INSTRUCTIONS TO FOLLOW: Write each line again exactly as it is, from the opening line of the records below through the one containing "(532, 192) = (381, 219): pink pan -> none", and add nothing.

AVAILABLE DATA:
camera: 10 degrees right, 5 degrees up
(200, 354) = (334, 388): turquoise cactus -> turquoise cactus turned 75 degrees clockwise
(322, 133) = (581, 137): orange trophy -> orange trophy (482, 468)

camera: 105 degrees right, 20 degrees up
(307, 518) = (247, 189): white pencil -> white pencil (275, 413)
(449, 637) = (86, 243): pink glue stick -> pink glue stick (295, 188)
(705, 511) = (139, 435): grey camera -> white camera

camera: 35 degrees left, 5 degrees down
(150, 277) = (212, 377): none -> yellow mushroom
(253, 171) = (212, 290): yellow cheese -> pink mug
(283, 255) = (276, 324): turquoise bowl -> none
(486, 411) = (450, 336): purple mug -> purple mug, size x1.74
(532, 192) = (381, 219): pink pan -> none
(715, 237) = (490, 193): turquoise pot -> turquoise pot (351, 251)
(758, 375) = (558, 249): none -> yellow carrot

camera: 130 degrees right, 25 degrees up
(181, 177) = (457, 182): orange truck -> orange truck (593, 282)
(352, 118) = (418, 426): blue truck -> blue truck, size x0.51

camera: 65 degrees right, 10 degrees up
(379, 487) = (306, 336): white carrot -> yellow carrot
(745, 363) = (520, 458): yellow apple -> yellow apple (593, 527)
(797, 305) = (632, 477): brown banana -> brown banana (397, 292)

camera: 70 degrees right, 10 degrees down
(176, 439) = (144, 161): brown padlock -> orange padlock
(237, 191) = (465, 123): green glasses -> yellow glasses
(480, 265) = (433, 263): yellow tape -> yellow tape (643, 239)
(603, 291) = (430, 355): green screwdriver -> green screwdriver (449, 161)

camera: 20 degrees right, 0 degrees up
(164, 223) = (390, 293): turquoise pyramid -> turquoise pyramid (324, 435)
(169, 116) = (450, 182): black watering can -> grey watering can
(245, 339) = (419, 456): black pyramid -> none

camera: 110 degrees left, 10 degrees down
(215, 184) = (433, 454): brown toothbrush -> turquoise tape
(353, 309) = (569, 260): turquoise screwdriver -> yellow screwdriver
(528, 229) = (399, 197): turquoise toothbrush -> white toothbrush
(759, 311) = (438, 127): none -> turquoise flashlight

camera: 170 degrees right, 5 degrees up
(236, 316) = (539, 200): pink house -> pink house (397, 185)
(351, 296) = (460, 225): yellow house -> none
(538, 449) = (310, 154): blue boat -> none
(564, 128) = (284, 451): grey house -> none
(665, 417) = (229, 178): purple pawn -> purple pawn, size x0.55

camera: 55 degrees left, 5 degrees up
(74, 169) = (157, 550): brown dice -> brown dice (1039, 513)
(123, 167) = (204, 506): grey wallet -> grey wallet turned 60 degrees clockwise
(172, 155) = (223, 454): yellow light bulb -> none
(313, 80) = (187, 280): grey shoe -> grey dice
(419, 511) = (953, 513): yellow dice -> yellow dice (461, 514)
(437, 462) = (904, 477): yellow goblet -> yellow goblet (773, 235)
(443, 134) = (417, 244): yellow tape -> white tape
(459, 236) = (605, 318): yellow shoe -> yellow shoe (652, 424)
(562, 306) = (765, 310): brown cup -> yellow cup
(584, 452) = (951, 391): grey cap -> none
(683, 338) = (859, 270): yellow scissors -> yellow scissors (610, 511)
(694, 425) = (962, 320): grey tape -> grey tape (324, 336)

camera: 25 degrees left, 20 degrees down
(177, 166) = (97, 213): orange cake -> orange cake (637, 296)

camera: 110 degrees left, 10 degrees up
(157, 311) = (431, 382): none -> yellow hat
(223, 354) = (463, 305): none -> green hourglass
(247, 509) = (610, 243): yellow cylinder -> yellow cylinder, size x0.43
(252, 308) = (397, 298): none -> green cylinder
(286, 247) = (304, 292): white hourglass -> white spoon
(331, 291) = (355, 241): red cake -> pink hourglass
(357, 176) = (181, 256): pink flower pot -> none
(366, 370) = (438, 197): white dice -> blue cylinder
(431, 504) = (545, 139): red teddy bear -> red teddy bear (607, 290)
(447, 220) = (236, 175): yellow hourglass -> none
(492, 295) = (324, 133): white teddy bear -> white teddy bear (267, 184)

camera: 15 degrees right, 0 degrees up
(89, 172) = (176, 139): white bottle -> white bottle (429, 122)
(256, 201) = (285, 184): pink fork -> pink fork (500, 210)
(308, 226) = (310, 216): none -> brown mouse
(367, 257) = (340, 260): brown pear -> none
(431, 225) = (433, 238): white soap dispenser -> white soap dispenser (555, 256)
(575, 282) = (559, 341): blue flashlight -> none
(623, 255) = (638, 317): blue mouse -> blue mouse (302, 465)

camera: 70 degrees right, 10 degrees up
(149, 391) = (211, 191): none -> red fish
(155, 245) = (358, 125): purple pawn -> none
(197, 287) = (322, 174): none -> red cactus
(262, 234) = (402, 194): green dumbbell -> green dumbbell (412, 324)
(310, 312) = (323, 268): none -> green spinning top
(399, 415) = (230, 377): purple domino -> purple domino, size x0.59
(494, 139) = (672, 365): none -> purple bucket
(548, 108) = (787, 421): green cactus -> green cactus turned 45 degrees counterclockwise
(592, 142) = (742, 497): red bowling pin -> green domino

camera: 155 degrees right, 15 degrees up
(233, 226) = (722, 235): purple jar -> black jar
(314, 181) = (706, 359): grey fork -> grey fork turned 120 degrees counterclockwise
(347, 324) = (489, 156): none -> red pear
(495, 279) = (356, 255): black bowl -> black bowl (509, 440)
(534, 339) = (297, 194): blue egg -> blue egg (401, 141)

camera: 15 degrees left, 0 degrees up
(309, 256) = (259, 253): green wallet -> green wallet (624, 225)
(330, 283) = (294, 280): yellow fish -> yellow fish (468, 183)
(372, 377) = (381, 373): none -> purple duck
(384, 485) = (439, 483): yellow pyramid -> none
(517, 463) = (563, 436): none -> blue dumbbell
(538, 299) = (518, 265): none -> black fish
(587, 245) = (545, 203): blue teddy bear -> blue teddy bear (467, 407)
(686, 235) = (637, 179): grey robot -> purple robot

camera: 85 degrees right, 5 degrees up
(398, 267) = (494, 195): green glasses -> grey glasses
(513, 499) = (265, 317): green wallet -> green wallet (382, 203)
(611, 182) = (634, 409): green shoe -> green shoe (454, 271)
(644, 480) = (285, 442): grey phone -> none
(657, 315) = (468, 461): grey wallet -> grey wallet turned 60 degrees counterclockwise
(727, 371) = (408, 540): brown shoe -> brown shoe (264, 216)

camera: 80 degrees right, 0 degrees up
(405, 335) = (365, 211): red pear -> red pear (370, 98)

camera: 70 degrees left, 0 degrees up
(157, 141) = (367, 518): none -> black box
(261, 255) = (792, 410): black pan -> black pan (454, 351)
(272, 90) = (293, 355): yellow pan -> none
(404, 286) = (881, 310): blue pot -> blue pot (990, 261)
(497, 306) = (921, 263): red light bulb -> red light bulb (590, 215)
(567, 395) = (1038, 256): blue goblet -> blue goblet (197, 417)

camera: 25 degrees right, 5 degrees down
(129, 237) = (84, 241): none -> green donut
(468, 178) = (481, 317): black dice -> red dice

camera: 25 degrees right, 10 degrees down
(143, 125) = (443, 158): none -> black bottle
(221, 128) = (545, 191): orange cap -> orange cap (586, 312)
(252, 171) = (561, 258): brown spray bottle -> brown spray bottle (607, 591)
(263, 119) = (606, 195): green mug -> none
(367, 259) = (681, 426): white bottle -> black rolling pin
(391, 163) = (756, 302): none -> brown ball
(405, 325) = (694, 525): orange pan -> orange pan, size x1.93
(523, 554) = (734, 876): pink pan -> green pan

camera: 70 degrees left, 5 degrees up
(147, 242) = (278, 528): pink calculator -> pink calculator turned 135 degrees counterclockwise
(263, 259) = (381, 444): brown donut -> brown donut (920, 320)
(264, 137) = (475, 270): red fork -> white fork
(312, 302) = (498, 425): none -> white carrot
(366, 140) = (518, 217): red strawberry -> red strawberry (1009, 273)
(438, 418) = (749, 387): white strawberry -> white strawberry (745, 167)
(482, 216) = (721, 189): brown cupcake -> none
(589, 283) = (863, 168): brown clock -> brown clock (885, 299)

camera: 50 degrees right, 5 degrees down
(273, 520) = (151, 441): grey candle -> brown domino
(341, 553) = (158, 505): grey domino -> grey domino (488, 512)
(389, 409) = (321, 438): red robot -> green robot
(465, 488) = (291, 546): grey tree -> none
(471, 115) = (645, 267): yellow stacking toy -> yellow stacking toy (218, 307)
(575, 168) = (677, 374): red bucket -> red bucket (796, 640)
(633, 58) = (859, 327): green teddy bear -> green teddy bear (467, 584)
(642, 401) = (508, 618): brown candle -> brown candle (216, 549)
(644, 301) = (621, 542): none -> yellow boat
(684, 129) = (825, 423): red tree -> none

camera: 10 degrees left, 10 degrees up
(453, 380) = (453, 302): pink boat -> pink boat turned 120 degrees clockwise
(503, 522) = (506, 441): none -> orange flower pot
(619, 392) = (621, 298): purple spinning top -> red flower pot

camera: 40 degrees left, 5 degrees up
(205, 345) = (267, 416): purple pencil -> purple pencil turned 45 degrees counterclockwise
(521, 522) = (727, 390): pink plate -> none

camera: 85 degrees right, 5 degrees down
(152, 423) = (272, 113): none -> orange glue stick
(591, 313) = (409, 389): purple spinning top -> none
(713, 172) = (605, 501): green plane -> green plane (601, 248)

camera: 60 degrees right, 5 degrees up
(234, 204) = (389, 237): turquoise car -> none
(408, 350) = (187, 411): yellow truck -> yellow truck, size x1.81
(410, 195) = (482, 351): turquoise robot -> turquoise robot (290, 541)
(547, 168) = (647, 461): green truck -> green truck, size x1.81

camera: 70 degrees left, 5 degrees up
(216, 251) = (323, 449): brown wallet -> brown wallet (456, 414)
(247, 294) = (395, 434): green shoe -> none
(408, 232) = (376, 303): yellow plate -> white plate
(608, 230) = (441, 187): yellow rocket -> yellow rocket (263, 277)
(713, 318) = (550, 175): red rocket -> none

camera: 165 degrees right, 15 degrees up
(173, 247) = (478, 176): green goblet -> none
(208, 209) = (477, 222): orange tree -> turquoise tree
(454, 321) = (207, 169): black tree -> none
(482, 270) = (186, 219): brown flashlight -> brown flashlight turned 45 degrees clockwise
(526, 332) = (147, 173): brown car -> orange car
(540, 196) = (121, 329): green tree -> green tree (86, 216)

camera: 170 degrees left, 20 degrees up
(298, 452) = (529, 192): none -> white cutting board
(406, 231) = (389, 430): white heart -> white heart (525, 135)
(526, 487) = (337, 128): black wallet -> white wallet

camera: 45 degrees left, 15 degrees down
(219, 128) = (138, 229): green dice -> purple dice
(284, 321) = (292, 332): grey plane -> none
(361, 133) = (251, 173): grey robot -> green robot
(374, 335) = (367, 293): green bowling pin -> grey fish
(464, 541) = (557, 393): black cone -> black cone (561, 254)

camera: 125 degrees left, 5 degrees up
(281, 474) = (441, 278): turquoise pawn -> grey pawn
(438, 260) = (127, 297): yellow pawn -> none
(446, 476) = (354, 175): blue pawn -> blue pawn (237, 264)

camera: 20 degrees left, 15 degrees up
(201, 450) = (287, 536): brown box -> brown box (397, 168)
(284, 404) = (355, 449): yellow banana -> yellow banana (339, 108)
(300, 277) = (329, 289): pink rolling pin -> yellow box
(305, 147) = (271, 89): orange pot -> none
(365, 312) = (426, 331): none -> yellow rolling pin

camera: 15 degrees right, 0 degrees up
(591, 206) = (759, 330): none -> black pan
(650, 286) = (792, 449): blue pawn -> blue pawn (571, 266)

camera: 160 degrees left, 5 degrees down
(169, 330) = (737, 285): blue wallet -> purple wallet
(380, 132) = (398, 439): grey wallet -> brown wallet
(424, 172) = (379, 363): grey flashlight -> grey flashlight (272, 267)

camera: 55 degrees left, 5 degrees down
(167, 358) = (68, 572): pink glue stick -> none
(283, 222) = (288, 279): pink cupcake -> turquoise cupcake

FINAL ANSWER:
camera: 10 degrees right, 5 degrees up
(200, 354) = (334, 388): turquoise cactus -> turquoise cactus turned 75 degrees clockwise
(322, 133) = (581, 137): orange trophy -> orange trophy (482, 468)

camera: 105 degrees right, 20 degrees up
(307, 518) = (247, 189): white pencil -> white pencil (275, 413)
(449, 637) = (86, 243): pink glue stick -> pink glue stick (295, 188)
(705, 511) = (139, 435): grey camera -> white camera

camera: 35 degrees left, 5 degrees down
(150, 277) = (212, 377): none -> yellow mushroom
(253, 171) = (212, 290): yellow cheese -> pink mug
(283, 255) = (276, 324): turquoise bowl -> none
(486, 411) = (450, 336): purple mug -> purple mug, size x1.74
(532, 192) = (381, 219): pink pan -> none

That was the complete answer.